Sift through the material below and return the lines with "pink".
--- START ---
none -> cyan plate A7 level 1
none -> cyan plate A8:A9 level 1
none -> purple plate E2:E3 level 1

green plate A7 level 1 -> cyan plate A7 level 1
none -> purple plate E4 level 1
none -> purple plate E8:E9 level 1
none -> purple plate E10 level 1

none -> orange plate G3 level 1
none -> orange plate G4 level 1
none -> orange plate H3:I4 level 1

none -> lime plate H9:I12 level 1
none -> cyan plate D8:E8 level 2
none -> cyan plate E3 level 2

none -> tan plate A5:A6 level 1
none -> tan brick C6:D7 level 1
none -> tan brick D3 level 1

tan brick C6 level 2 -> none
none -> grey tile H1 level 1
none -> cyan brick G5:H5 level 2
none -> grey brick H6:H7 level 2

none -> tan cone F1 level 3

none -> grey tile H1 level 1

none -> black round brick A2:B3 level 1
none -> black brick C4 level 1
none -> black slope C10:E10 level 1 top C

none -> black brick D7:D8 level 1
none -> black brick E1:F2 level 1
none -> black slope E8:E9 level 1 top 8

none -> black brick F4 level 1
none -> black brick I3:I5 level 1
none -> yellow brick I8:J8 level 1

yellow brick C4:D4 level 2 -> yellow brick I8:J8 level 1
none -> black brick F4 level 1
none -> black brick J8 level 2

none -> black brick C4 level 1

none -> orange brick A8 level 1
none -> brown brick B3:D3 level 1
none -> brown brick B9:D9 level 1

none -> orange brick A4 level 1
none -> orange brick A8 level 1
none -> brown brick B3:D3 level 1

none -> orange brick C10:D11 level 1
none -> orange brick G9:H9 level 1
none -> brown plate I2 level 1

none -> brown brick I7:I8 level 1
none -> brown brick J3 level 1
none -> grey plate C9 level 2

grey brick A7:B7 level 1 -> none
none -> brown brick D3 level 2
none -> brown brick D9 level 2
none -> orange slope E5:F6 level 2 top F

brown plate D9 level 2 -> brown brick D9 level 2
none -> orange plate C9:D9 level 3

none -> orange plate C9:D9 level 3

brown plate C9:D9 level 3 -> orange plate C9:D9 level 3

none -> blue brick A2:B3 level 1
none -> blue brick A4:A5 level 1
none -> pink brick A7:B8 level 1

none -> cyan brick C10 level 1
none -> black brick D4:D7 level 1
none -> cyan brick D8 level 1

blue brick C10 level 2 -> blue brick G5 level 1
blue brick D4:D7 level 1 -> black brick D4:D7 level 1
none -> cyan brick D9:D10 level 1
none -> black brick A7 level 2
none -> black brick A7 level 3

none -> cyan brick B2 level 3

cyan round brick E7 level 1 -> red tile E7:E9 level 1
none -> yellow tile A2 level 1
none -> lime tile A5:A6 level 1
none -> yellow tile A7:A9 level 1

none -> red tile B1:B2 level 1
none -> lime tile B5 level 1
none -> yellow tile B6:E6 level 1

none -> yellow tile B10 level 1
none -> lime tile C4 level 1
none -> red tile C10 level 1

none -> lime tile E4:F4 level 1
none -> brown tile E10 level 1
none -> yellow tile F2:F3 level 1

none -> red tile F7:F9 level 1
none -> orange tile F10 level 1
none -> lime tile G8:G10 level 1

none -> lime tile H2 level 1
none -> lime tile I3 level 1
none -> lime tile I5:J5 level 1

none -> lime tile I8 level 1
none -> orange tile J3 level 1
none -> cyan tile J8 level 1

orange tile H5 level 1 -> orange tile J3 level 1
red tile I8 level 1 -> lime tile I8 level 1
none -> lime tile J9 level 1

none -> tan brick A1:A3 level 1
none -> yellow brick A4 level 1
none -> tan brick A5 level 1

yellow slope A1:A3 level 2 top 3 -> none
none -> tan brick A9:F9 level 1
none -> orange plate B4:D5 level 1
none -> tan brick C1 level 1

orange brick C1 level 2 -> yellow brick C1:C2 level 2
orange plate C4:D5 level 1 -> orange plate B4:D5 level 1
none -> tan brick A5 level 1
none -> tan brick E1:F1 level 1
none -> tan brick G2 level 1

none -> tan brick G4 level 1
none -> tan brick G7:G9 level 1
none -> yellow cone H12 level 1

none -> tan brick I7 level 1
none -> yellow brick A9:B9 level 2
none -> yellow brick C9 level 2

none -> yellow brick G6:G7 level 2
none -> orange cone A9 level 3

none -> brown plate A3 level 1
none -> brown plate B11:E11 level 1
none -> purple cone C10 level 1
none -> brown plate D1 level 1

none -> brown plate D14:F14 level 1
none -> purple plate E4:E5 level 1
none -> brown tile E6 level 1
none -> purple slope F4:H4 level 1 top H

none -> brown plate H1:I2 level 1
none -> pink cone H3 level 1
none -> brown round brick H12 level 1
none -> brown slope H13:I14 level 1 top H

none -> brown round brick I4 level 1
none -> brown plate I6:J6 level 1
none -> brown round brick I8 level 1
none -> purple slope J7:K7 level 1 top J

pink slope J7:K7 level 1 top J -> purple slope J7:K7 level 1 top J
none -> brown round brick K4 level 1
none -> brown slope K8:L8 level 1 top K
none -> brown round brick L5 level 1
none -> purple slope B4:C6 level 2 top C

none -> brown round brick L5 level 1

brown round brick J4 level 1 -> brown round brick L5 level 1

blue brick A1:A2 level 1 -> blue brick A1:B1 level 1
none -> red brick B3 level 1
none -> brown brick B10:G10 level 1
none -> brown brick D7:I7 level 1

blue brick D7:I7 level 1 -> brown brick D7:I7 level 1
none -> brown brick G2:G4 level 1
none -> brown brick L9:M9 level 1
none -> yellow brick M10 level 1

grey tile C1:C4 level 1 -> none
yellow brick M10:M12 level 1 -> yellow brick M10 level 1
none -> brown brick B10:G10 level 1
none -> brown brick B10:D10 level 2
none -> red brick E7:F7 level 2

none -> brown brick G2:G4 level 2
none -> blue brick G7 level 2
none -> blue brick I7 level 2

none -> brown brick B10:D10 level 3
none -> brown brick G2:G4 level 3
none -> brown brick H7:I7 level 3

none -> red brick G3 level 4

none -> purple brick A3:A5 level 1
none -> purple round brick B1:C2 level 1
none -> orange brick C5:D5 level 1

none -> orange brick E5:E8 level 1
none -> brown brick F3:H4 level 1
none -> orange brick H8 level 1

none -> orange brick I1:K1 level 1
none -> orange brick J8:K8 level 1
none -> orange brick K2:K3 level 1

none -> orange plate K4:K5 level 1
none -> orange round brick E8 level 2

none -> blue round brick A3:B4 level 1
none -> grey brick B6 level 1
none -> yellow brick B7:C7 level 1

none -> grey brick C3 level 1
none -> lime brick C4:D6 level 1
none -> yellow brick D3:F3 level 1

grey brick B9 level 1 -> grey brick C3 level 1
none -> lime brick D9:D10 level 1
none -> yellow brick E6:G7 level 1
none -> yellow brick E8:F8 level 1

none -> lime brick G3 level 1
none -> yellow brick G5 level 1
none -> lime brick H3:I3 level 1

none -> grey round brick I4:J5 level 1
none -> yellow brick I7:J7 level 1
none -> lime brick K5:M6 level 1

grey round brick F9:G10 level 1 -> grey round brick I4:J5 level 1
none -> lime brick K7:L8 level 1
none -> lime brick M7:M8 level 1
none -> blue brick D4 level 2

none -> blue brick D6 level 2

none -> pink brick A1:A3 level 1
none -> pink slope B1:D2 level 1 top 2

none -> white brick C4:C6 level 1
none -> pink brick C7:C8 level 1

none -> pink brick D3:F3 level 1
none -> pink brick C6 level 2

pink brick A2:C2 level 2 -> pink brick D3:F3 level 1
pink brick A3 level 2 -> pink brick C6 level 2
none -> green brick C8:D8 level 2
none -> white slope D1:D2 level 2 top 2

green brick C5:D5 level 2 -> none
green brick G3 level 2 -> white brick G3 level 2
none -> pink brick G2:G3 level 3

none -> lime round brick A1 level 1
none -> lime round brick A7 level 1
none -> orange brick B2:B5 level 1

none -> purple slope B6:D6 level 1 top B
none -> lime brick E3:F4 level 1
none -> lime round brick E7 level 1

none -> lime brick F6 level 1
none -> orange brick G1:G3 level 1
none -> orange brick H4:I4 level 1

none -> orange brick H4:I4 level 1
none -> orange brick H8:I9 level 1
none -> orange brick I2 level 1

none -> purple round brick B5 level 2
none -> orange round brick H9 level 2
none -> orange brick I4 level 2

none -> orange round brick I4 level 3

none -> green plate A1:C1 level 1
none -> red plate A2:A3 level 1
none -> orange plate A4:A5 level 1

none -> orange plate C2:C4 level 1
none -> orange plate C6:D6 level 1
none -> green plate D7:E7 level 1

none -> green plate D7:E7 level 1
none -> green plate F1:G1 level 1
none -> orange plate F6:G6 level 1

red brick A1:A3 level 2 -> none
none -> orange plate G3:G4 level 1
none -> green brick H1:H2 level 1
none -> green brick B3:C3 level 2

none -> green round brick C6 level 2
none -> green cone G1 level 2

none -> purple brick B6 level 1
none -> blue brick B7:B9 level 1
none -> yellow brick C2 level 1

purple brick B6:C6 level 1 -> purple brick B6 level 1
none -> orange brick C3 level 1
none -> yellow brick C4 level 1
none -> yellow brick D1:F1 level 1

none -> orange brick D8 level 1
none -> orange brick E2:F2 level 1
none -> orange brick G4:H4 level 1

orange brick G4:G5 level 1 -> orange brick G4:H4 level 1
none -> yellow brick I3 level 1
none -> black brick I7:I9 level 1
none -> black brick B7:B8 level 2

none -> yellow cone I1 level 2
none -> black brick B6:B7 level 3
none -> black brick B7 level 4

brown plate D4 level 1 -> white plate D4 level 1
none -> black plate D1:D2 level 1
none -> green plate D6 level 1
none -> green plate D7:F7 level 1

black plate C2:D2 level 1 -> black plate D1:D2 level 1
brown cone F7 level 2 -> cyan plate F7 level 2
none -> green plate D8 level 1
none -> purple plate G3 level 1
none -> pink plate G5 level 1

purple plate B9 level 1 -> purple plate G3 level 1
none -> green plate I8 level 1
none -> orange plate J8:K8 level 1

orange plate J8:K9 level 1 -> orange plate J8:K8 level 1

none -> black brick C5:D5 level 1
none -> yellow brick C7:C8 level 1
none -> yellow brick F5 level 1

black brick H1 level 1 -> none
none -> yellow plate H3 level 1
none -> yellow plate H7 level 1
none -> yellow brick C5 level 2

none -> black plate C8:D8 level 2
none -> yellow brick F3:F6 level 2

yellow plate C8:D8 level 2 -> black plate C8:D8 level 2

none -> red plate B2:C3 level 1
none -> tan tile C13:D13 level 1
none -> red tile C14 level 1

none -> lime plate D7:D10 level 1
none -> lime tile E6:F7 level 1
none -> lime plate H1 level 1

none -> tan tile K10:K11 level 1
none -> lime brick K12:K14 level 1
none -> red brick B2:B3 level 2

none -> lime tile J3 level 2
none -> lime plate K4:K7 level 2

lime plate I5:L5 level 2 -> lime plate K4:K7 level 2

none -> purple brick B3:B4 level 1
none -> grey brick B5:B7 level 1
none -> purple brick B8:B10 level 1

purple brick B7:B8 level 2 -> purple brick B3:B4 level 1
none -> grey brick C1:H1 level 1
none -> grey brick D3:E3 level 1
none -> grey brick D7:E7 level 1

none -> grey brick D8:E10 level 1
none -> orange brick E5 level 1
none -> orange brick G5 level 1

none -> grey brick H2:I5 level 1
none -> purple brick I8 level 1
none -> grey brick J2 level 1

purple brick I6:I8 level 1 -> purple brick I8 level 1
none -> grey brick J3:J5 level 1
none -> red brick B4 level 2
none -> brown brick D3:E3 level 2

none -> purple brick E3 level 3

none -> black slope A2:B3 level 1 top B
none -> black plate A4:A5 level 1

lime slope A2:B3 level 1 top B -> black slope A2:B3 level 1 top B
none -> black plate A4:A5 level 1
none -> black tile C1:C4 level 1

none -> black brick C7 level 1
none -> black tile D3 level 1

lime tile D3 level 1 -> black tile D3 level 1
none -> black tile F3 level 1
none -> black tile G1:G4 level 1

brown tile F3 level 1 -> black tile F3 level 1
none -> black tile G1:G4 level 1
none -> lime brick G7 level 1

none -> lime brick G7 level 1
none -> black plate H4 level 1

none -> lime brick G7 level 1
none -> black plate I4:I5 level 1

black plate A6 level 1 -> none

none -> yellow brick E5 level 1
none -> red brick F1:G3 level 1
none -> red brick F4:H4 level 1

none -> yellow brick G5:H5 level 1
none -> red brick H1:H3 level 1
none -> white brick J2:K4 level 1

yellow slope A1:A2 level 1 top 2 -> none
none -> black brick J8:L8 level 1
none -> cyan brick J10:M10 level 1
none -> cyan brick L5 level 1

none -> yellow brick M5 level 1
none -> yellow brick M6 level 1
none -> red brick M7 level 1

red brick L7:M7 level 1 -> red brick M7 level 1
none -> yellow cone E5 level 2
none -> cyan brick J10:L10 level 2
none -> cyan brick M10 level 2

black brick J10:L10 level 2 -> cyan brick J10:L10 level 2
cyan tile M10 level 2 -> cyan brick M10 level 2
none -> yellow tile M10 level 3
--- END ---
#### Solution to this problem:
none -> pink brick A7:B8 level 1
none -> pink cone H3 level 1
pink slope J7:K7 level 1 top J -> purple slope J7:K7 level 1 top J
none -> pink brick A1:A3 level 1
none -> pink slope B1:D2 level 1 top 2
none -> pink brick C7:C8 level 1
none -> pink brick D3:F3 level 1
none -> pink brick C6 level 2
pink brick A2:C2 level 2 -> pink brick D3:F3 level 1
pink brick A3 level 2 -> pink brick C6 level 2
none -> pink brick G2:G3 level 3
none -> pink plate G5 level 1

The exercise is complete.